— DESCRIPTION OF THE TASK —
For the entries below, report every line that includes the word "padlock".

•••

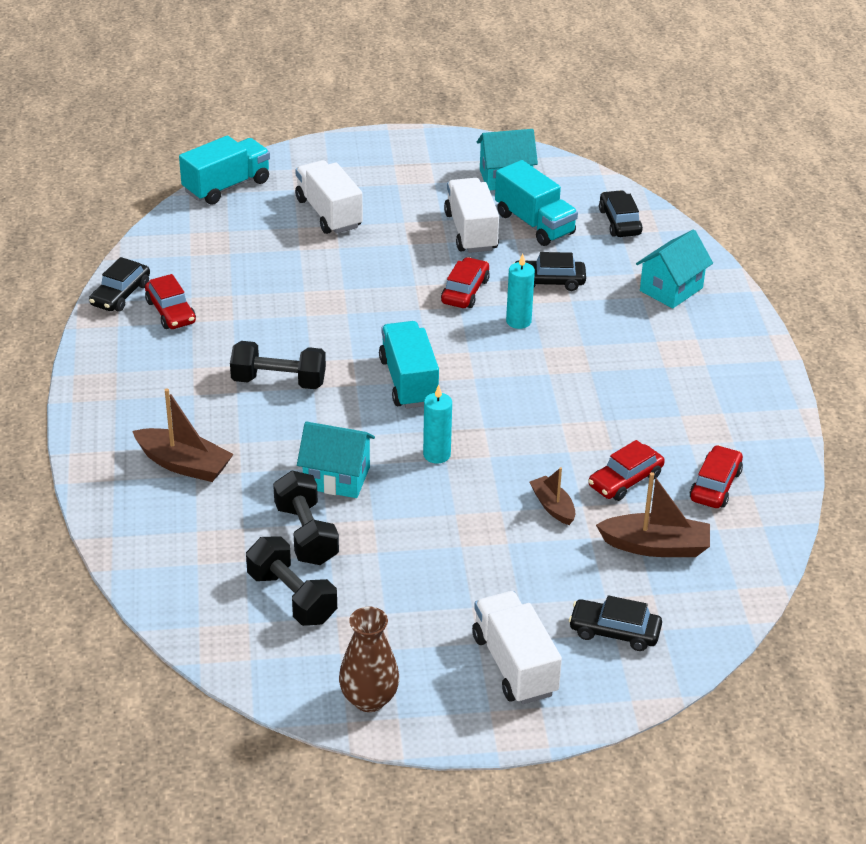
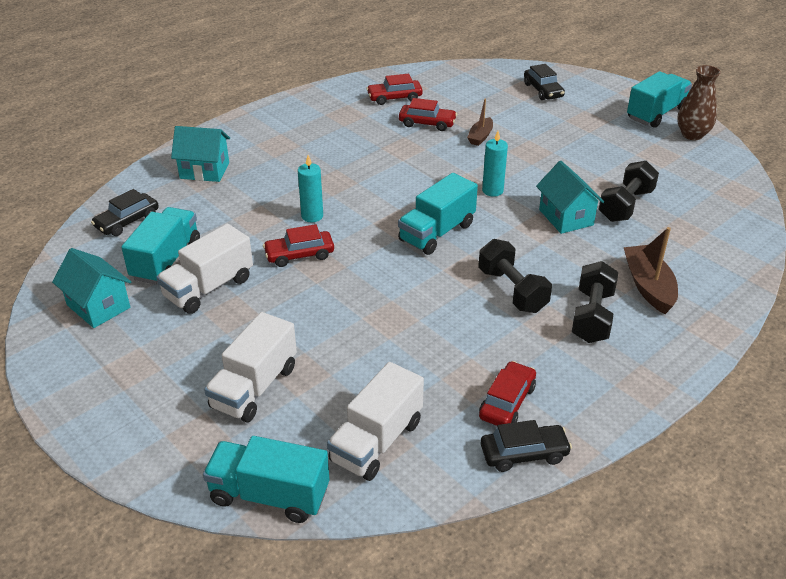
camera: 125 degrees left, 0 degrees up
(292, 597) = (675, 187): black dumbbell -> black dumbbell (592, 316)
(450, 703) = (656, 113): none -> turquoise truck
(514, 665) = (606, 107): white truck -> white truck (376, 441)
(549, 281) = (246, 222): black car -> none
(655, 546) = (467, 99): brown boat -> none

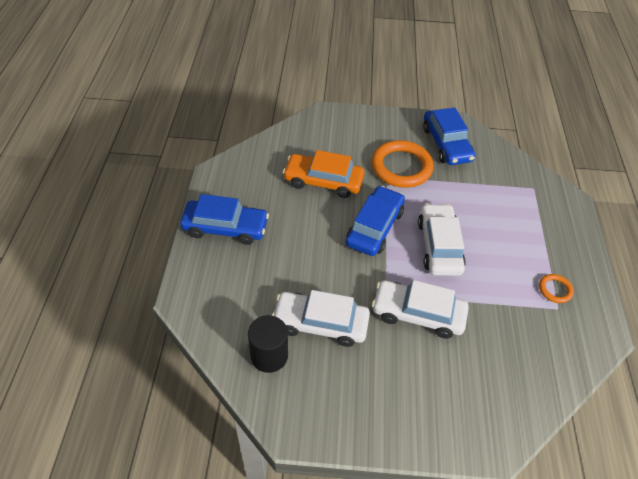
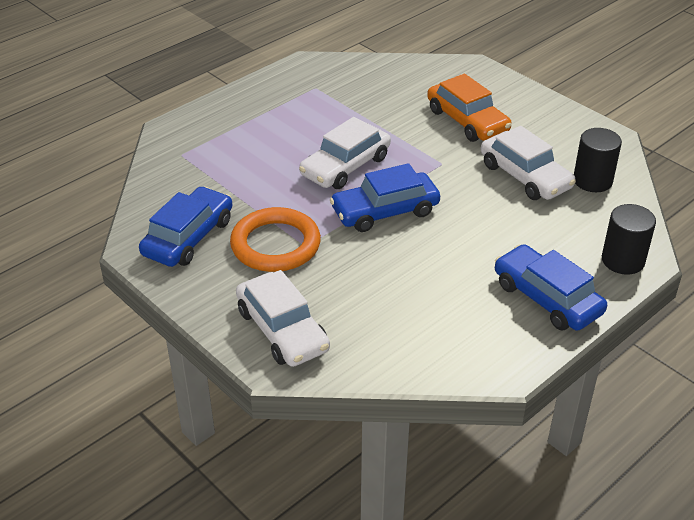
camera: 135 degrees left, 10 degrees down
(197, 287) = (623, 260): none -> black cylinder
(323, 181) = (382, 281): orange car -> orange car (467, 121)
(418, 314) = (432, 139): white car -> white car (282, 330)
(555, 290) = (298, 95): orange ring -> none

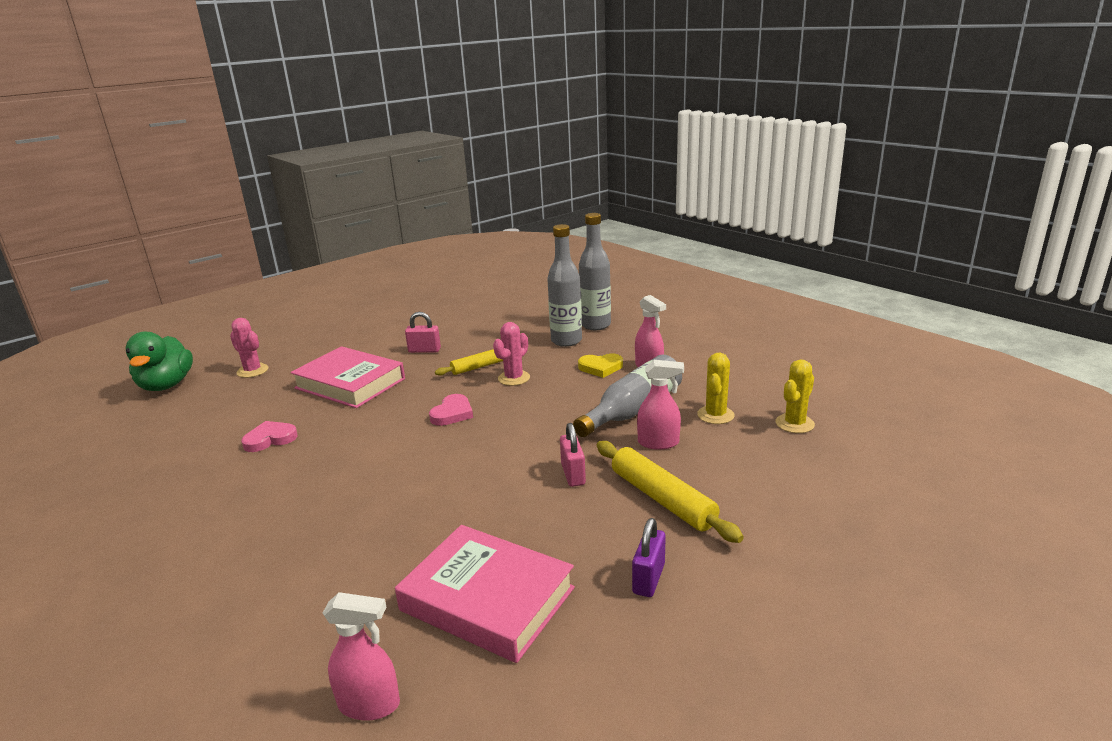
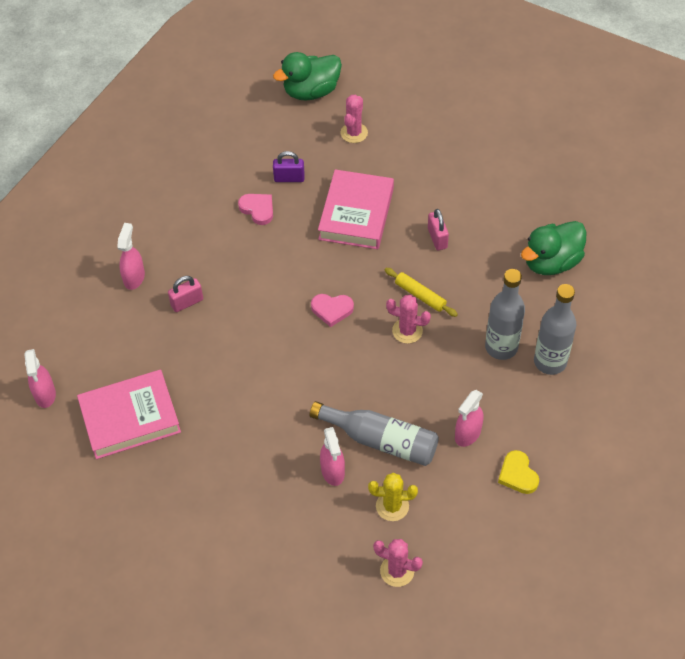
camera: 70 degrees right, 30 degrees up
(252, 556) = (134, 277): none -> pink spray bottle
(487, 599) = (130, 418): pink book -> pink book turned 60 degrees clockwise
(499, 311) = (551, 262): none -> green duck
(573, 474) = (270, 424): pink padlock -> pink padlock (187, 302)
(600, 367) = (452, 393): yellow heart -> yellow heart (518, 474)
(648, 579) = (169, 500): purple padlock -> purple padlock (289, 178)
(662, 499) = (256, 490): yellow rolling pin -> none
(794, 424) = (397, 571): yellow cactus -> pink cactus

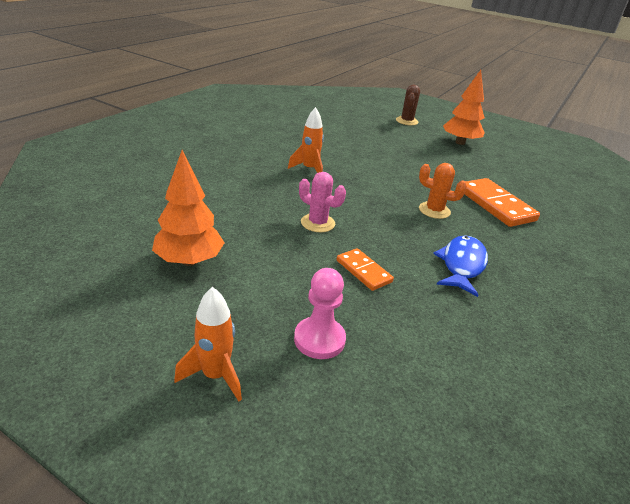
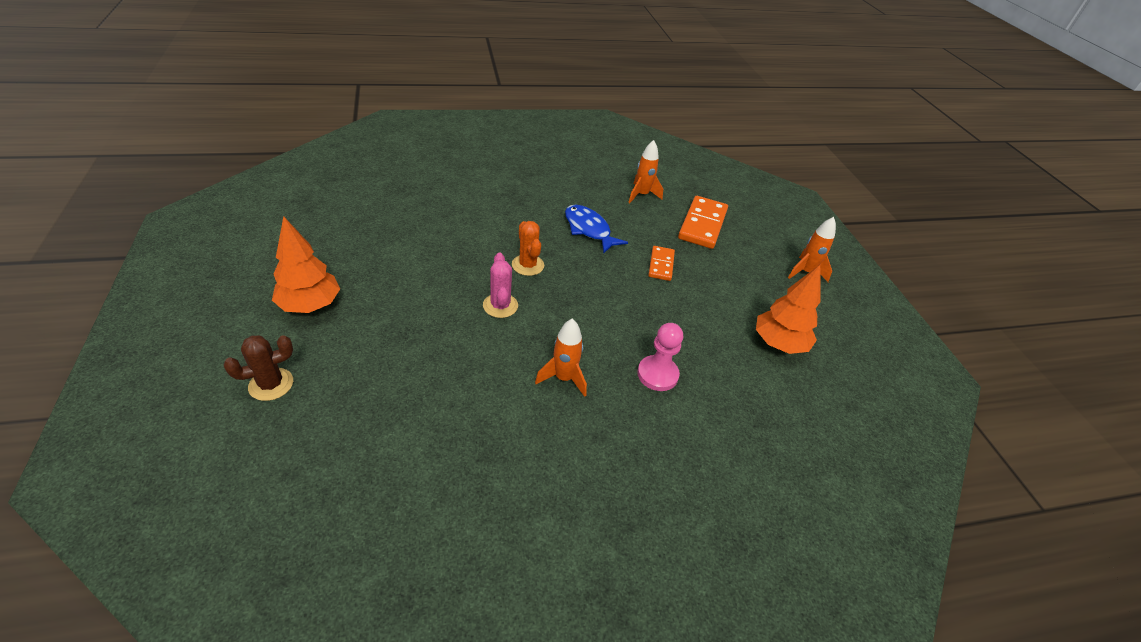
camera: 135 degrees left, 10 degrees up
(318, 223) = (644, 314): pink cactus -> pink cactus (500, 306)
(319, 339) = (735, 254): pink pawn -> pink pawn (657, 374)
(461, 265) = (589, 229): blue fish -> blue fish turned 75 degrees clockwise
(496, 205) = (466, 237): orange domino -> orange domino (702, 224)
(511, 351) = (641, 195): none -> orange rocket

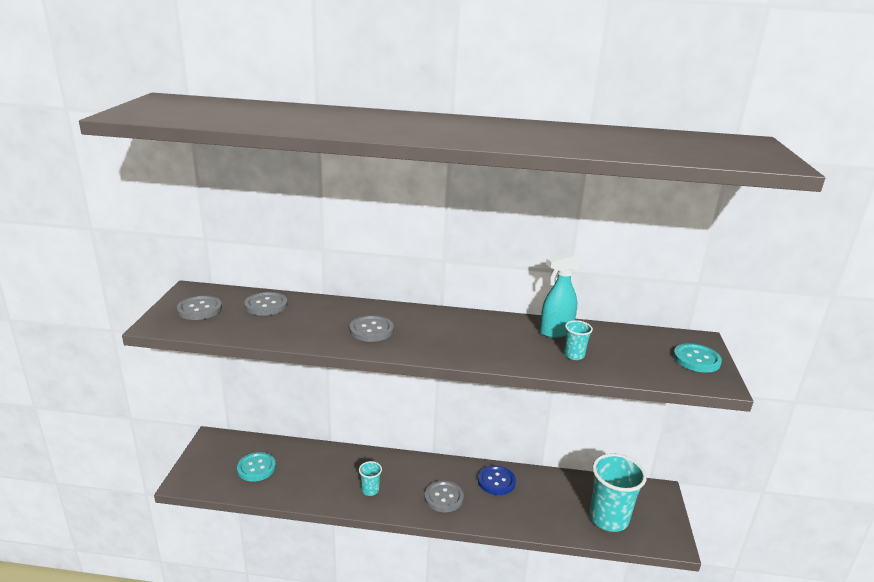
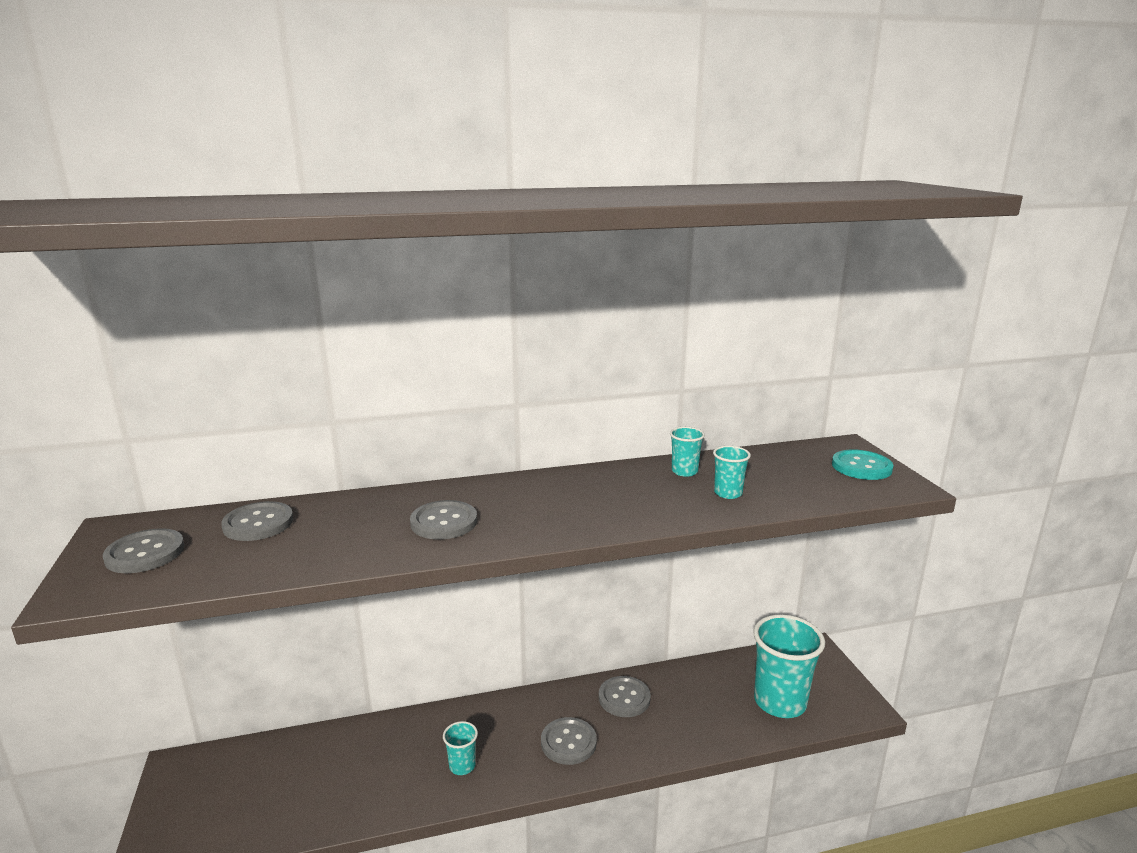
camera: 20 degrees left, 5 degrees down
(256, 468) = (271, 789): turquoise button -> none
(496, 481) = (624, 698): blue button -> grey button
(555, 332) = (684, 471): turquoise spray bottle -> turquoise cup

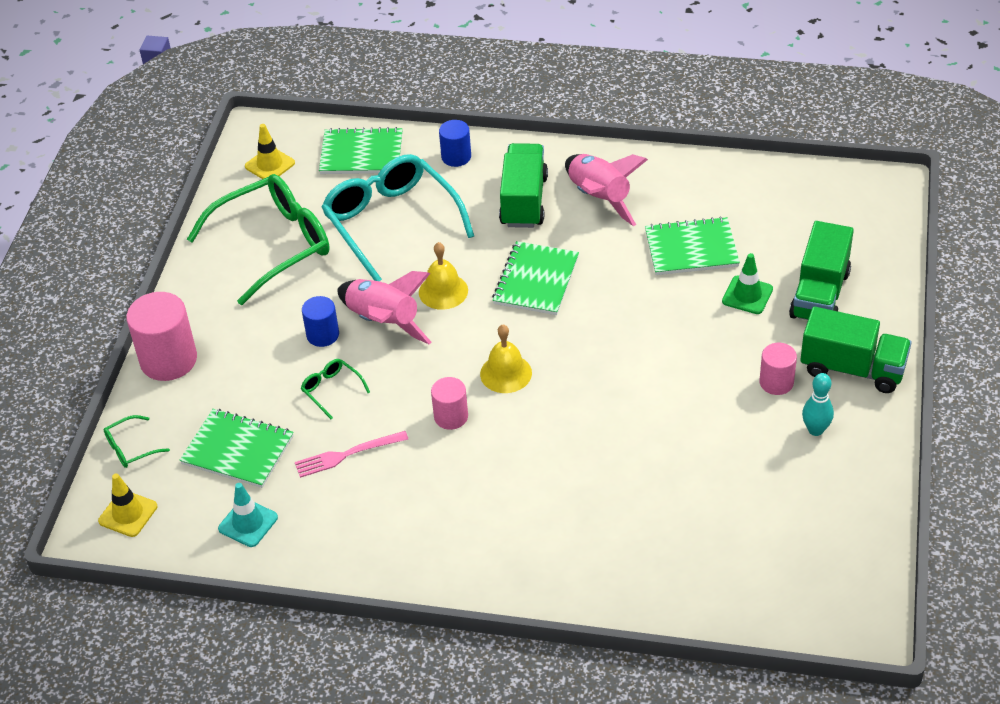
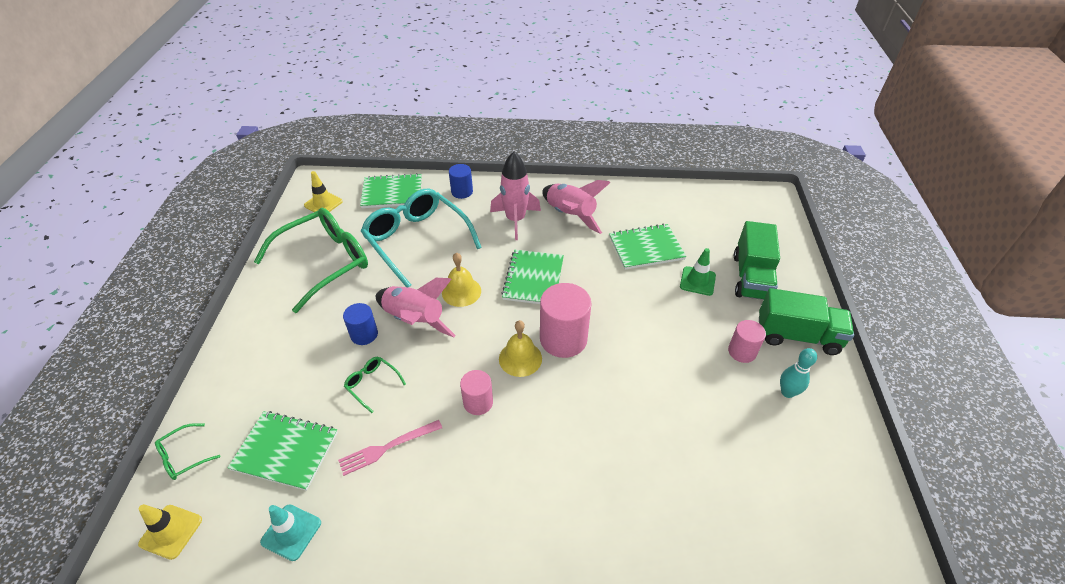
camera: 10 degrees left, 0 degrees up
(168, 360) = (229, 366): pink cylinder -> pink cylinder (563, 339)
(524, 201) = (515, 220): green truck -> pink rocket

•••

— TASK RESPONSE —
(573, 474) = (270, 424): pink padlock -> pink padlock (187, 302)
(648, 579) = (169, 500): purple padlock -> purple padlock (289, 178)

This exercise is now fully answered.